§ **PROBLEM DETAILS**
Your answer is a number only: how many lines in the data below contain "orange"?

(Object change descriptions)
§ §

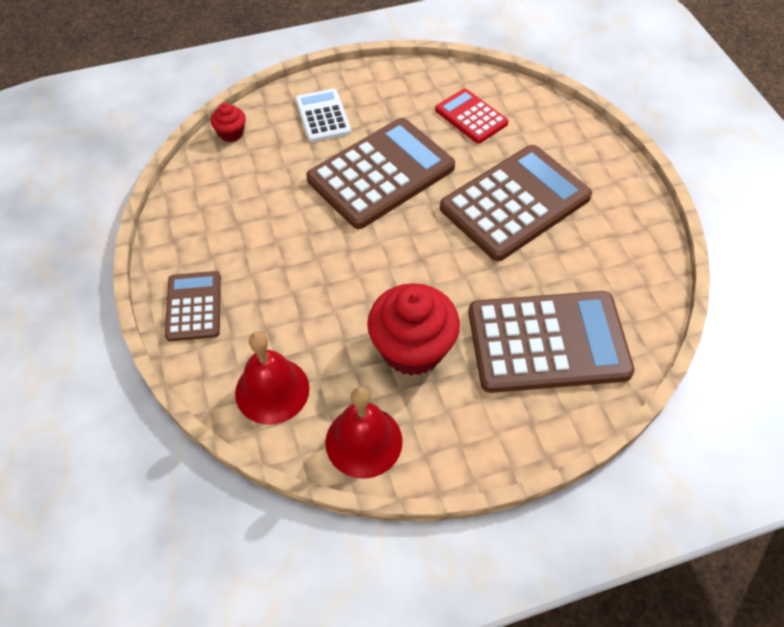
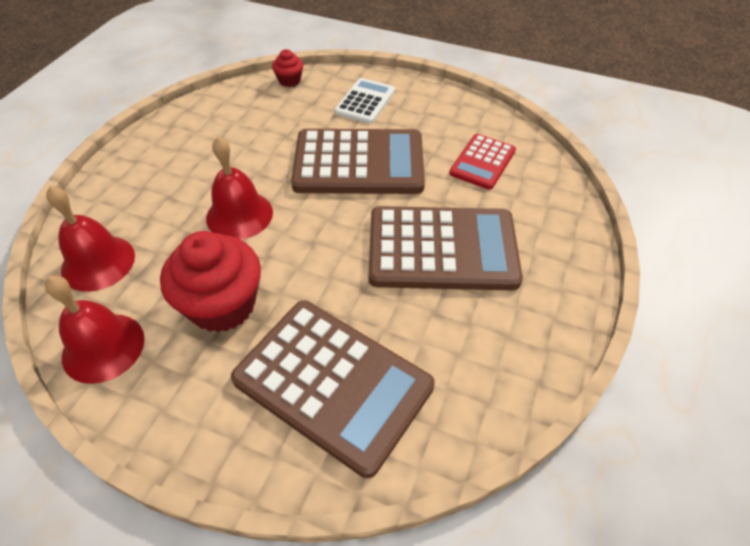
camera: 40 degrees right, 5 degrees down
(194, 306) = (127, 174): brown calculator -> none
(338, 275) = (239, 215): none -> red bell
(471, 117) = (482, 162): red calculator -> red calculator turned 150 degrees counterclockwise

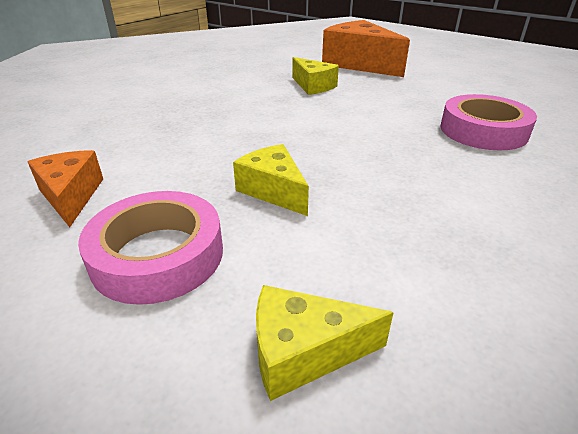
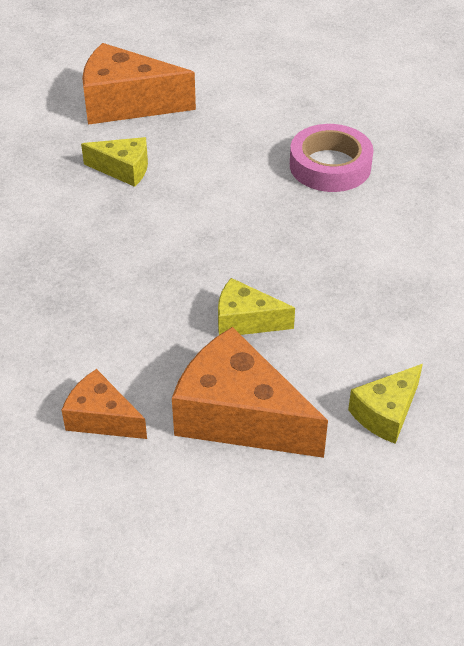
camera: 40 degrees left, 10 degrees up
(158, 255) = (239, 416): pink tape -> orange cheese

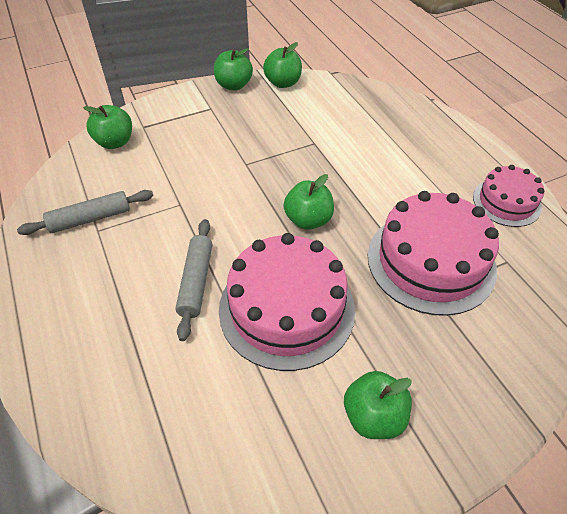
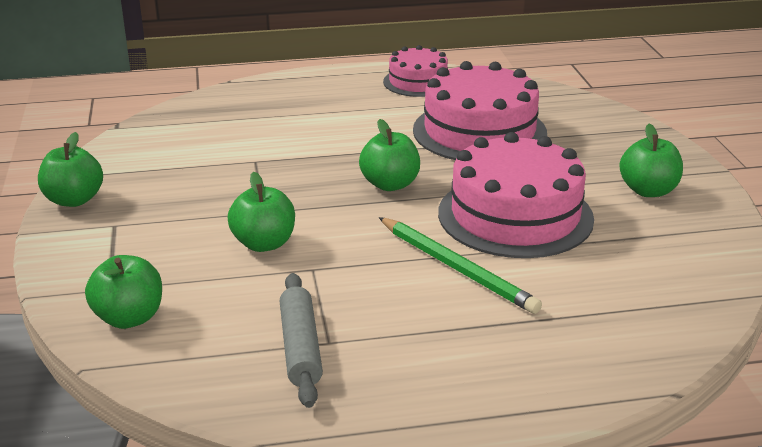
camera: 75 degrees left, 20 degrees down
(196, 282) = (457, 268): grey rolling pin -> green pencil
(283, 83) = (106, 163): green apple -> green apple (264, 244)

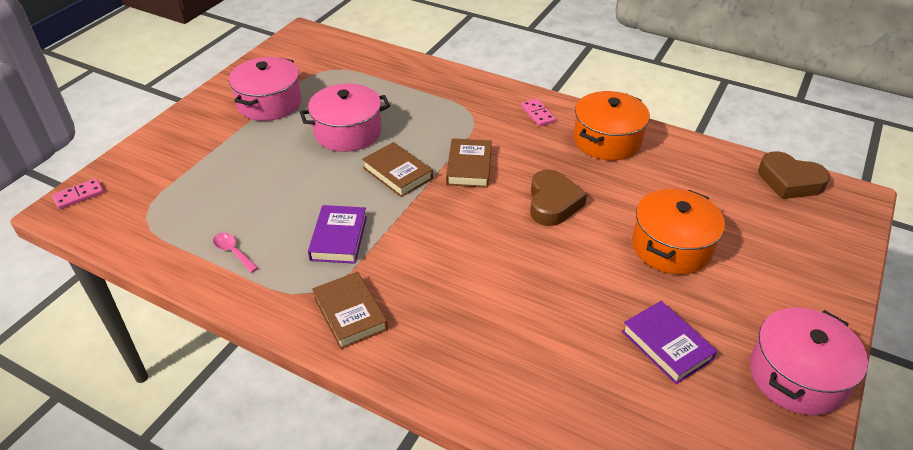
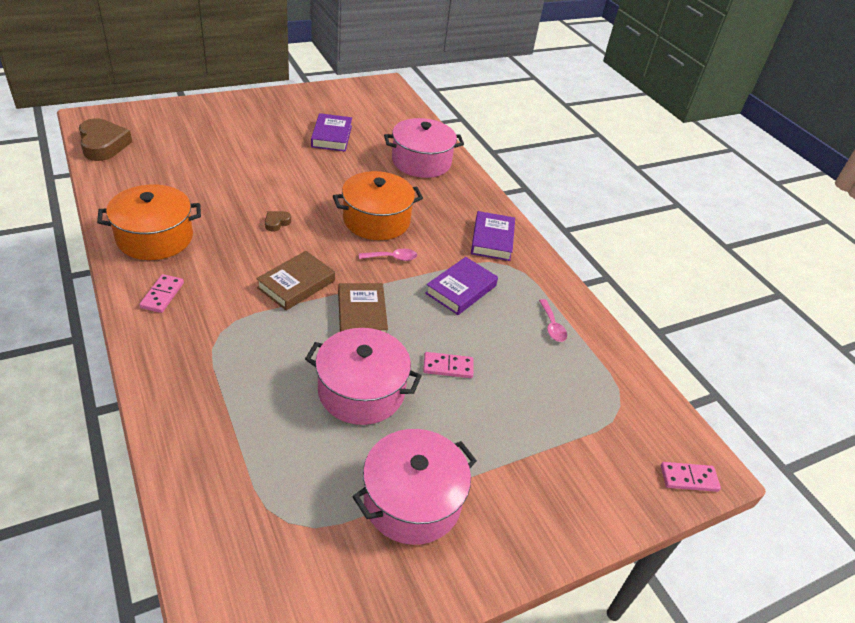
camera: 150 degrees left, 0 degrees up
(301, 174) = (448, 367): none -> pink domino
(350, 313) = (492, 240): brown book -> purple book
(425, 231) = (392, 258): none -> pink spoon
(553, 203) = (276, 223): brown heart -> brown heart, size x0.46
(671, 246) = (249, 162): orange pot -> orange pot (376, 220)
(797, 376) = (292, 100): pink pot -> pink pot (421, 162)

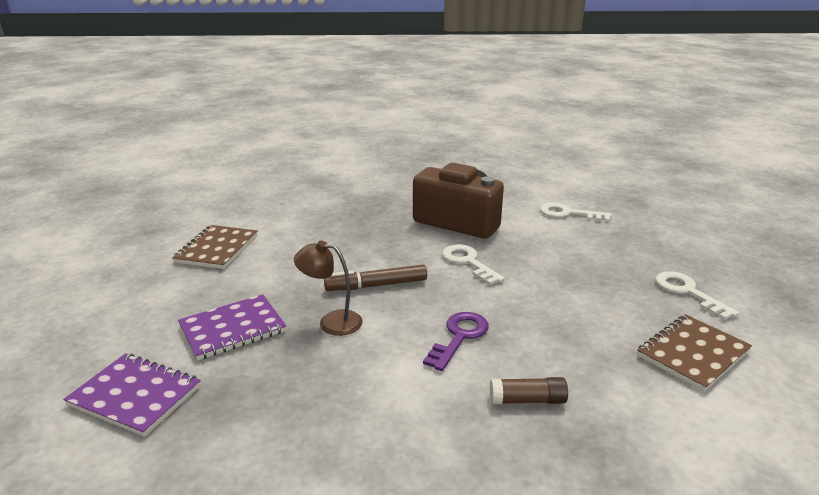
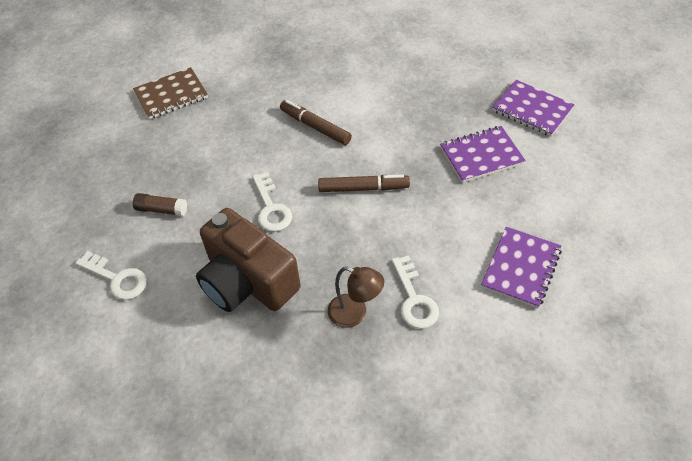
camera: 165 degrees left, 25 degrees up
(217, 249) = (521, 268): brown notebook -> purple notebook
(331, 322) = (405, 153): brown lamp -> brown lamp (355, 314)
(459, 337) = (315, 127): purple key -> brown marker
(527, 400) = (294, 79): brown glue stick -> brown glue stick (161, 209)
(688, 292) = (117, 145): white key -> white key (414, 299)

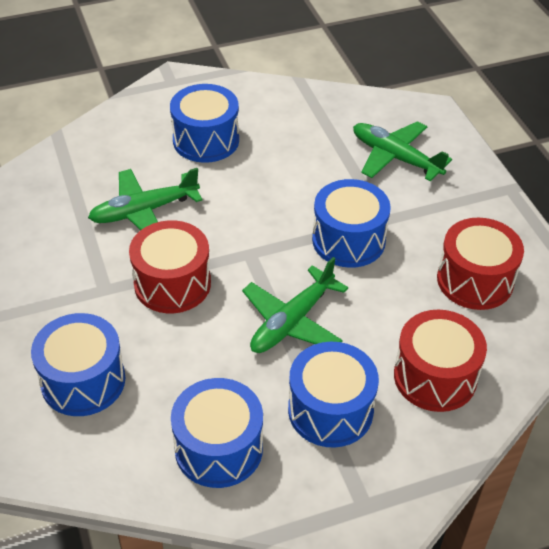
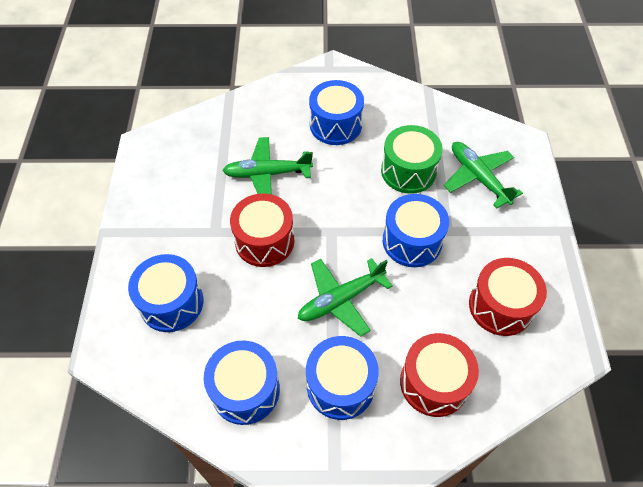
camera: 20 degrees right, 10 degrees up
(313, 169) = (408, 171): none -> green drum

§ §

§ **SOLUTION FOR THIS PROBLEM**
2